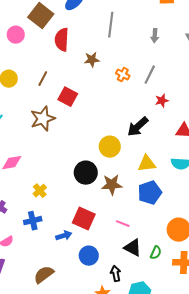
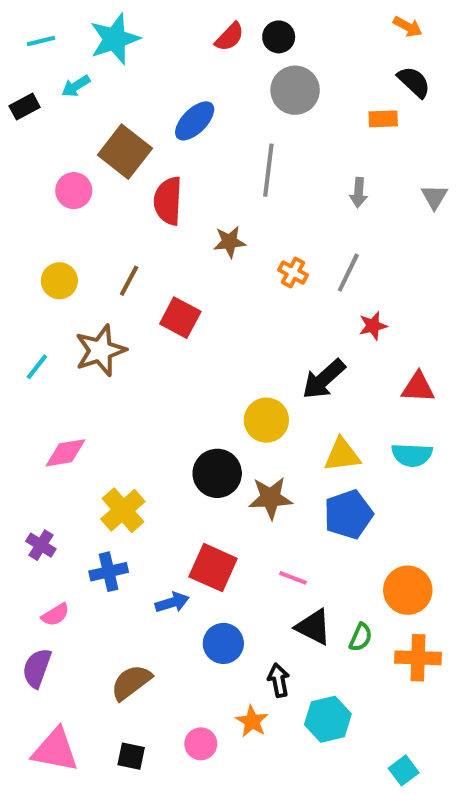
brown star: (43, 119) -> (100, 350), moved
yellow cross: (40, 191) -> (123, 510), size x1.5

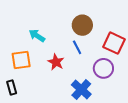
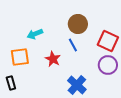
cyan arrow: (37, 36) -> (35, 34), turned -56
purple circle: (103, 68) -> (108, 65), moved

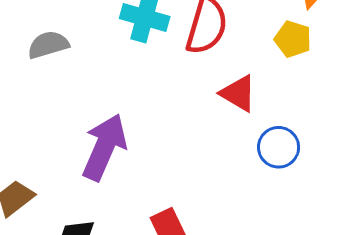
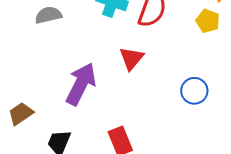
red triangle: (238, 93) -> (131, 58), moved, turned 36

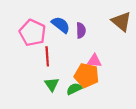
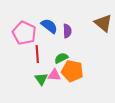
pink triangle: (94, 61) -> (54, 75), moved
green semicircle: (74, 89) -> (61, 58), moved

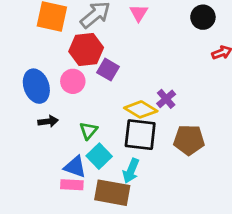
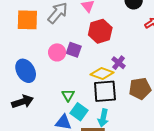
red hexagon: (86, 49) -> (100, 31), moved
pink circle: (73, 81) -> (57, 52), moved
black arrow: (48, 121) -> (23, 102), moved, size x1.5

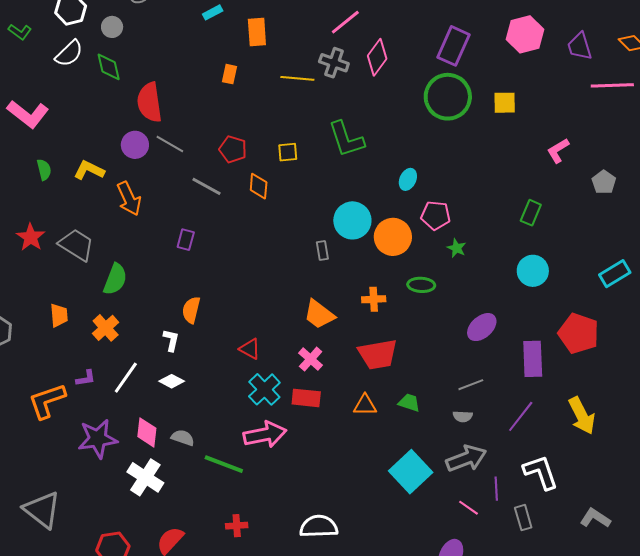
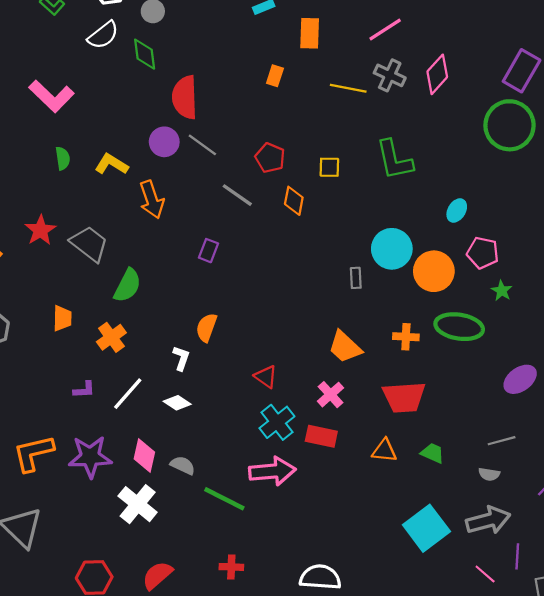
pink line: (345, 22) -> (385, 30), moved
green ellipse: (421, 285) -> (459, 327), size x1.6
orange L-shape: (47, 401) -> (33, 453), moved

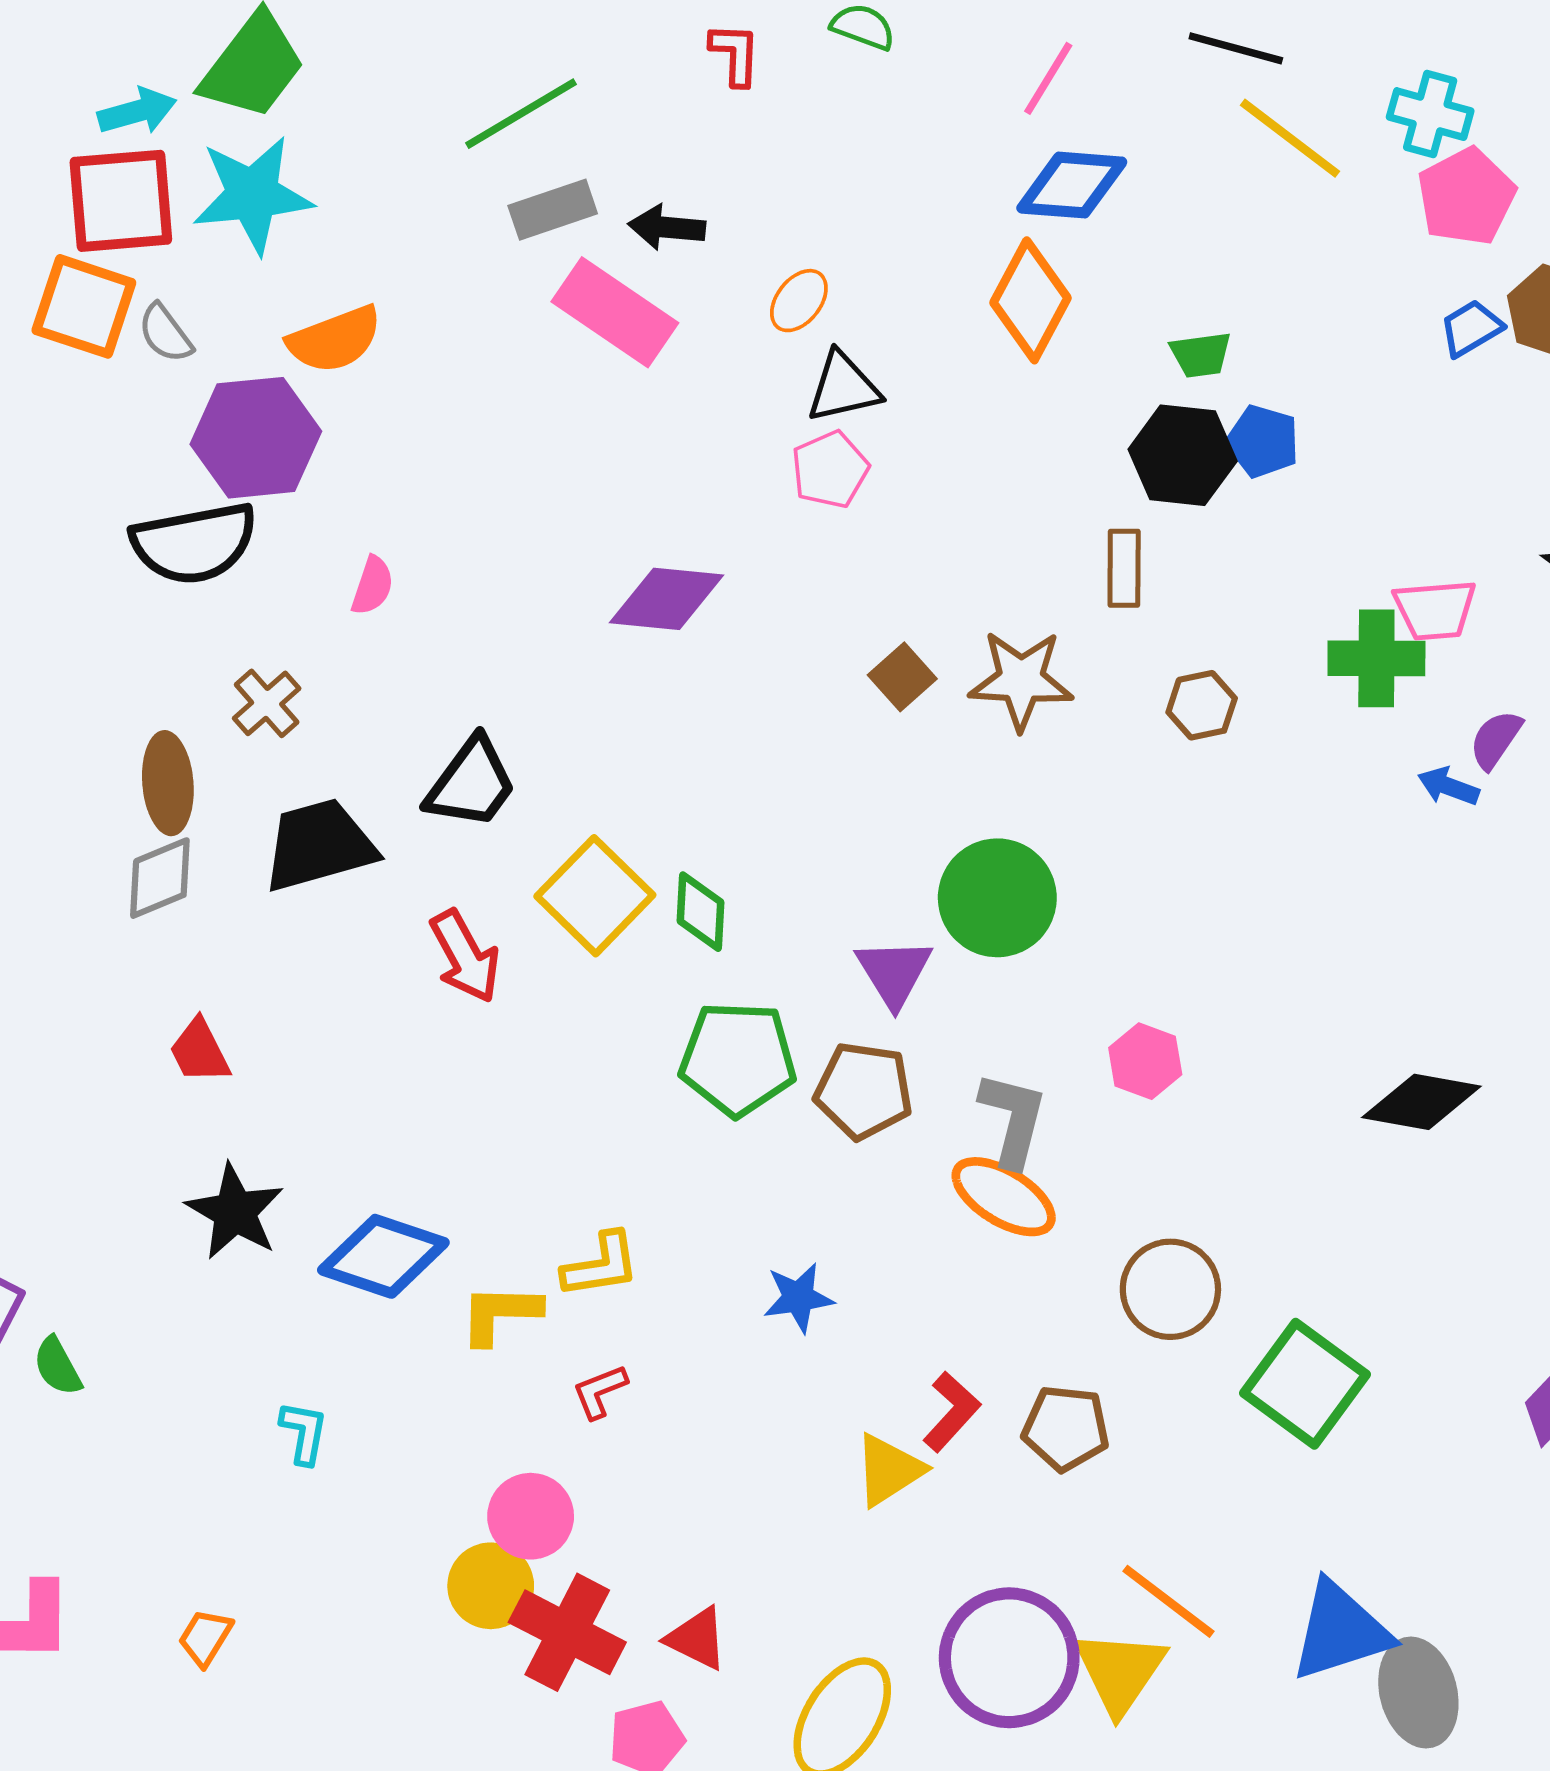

* **WORK TO COMPLETE**:
The answer should consist solely of the lines from the one containing "yellow cross: (40, 191)" through the last line of the material, copied exactly, with pictures left out.

* **RESULT OF THE EXERCISE**:
yellow cross: (40, 191) -> (123, 510), size x1.5

cyan arrow: (37, 36) -> (35, 34), turned -56
purple circle: (103, 68) -> (108, 65), moved

red triangle: (238, 93) -> (131, 58), moved, turned 36

pink triangle: (94, 61) -> (54, 75), moved
green semicircle: (74, 89) -> (61, 58), moved

red hexagon: (86, 49) -> (100, 31), moved
pink circle: (73, 81) -> (57, 52), moved
black arrow: (48, 121) -> (23, 102), moved, size x1.5

pink line: (345, 22) -> (385, 30), moved
green ellipse: (421, 285) -> (459, 327), size x1.6
orange L-shape: (47, 401) -> (33, 453), moved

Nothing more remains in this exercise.